*TASK*:
Using the records below, transcribe word for word the stretch from the line that contains "blue tree: 2 -> 0" through the line that contains "orange spinning top: 6 -> 3", both end lines included, and nothing else.

*INPUT FOR THIS TASK*:

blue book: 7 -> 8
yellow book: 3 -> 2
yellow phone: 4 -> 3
* * *
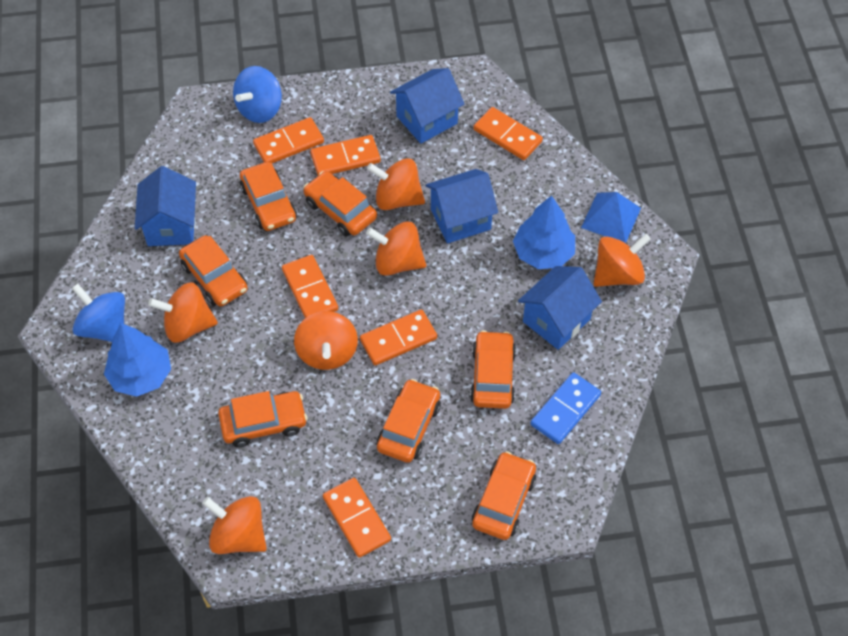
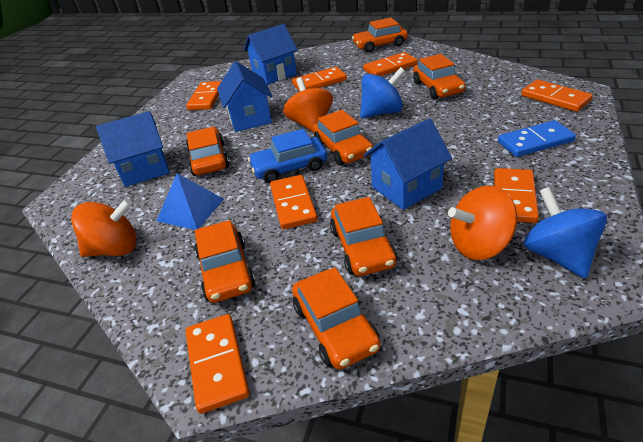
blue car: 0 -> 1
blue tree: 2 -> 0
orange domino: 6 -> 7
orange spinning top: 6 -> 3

*YOUR SOLUTION*:
blue tree: 2 -> 0
orange domino: 6 -> 7
orange spinning top: 6 -> 3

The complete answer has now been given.